-- Data for processing follows --

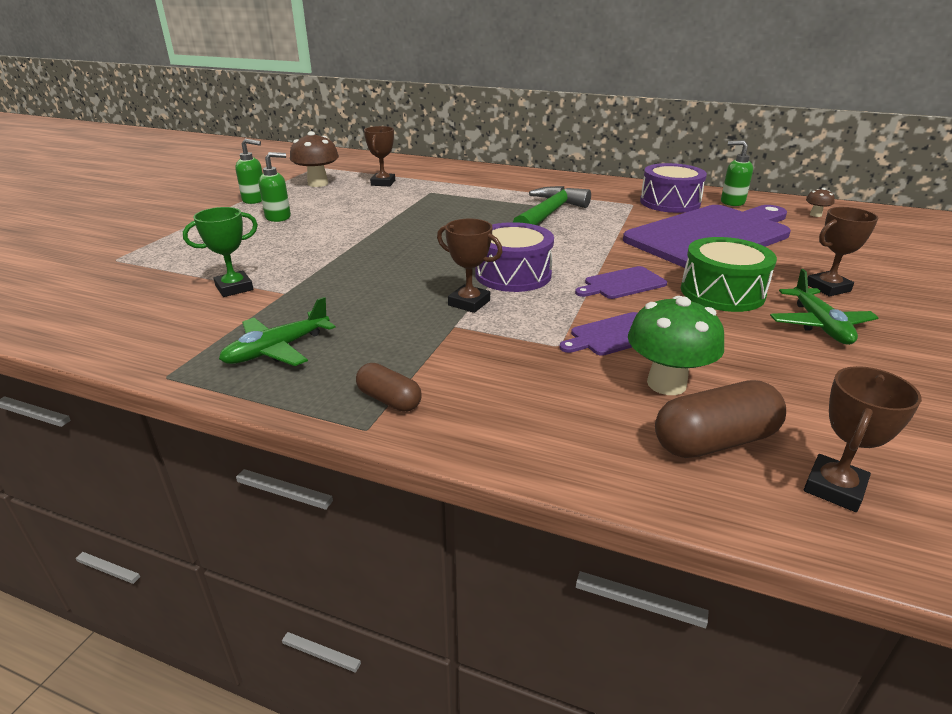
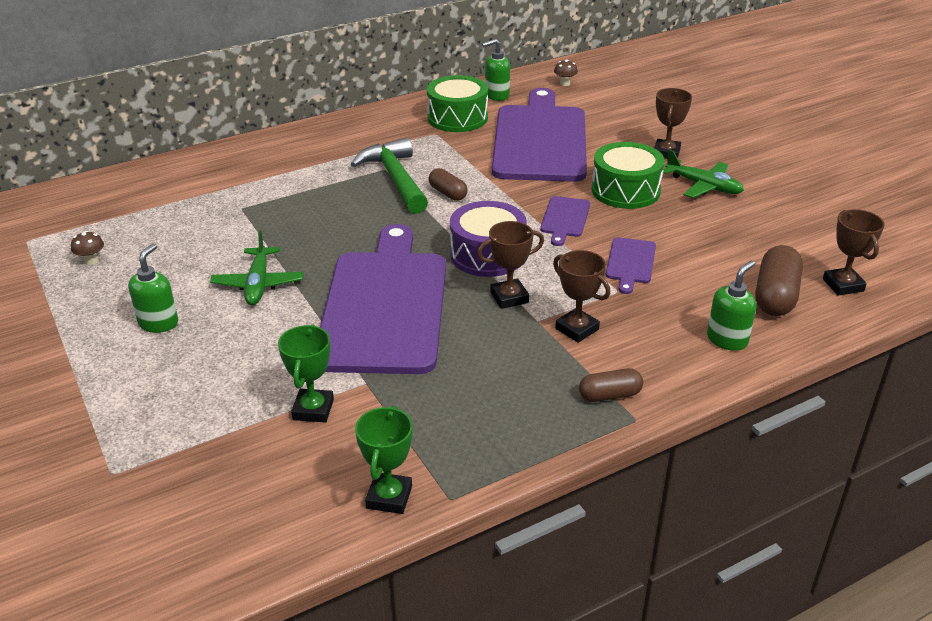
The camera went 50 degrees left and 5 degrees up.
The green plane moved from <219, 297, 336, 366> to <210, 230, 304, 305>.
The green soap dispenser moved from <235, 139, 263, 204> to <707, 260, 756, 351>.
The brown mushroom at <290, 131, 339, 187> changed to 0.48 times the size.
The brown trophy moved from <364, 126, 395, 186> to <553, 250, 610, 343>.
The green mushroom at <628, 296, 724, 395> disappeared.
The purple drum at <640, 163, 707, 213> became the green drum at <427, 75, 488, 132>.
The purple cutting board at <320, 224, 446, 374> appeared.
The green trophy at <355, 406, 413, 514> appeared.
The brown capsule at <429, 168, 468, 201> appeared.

-- Data for processing concluded --
-- Data for processing follows --

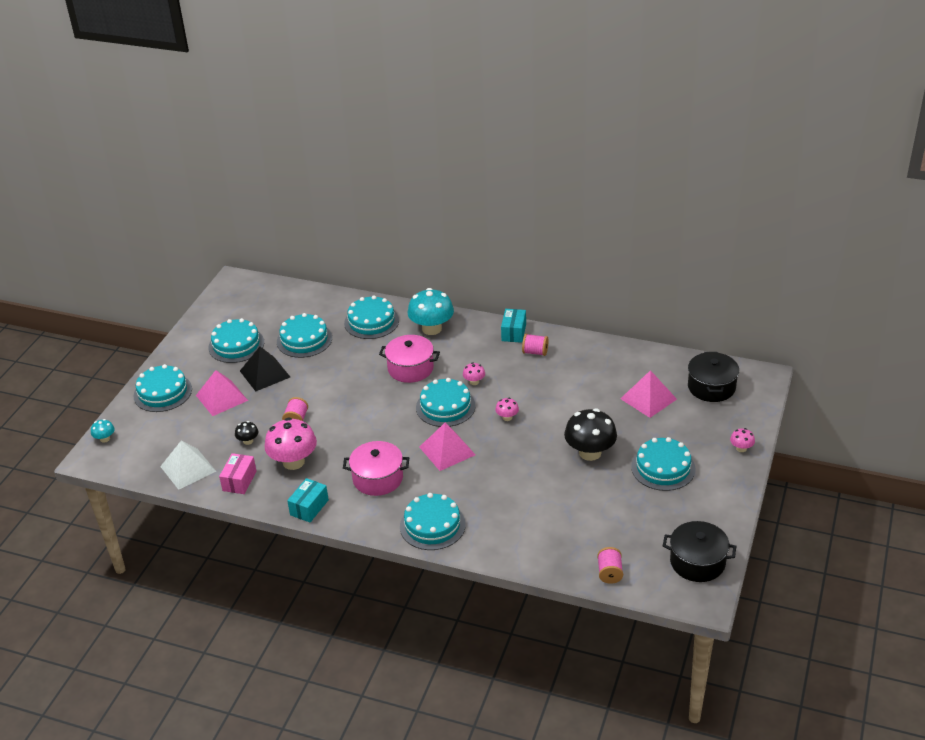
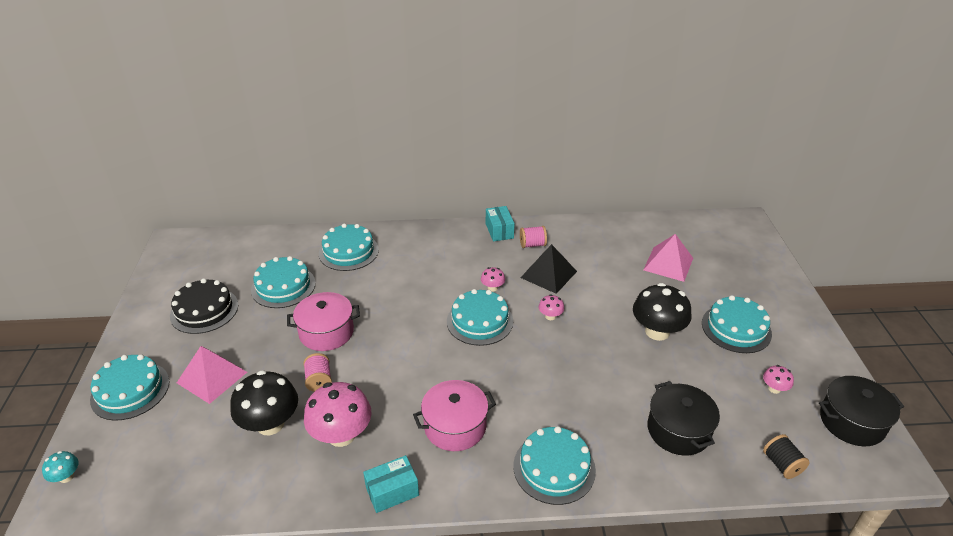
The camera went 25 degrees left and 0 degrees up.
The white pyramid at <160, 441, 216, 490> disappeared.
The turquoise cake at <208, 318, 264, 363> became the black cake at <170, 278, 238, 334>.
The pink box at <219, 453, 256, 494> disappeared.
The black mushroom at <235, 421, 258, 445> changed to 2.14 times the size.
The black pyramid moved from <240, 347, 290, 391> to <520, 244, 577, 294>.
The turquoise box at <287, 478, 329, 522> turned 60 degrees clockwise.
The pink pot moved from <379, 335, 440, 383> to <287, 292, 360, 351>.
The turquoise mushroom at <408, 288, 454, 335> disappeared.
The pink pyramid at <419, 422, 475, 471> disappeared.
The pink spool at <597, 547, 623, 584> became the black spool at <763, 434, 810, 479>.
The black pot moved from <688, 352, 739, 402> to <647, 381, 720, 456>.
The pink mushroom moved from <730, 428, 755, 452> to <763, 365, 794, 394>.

-- Data for processing concluded --

What you return should be exactly the lines above, starting at the one with "The pink pyramid" and ending at the one with "The pink mushroom", and nothing else.

Solution to this problem:
The pink pyramid at <419, 422, 475, 471> disappeared.
The pink spool at <597, 547, 623, 584> became the black spool at <763, 434, 810, 479>.
The black pot moved from <688, 352, 739, 402> to <647, 381, 720, 456>.
The pink mushroom moved from <730, 428, 755, 452> to <763, 365, 794, 394>.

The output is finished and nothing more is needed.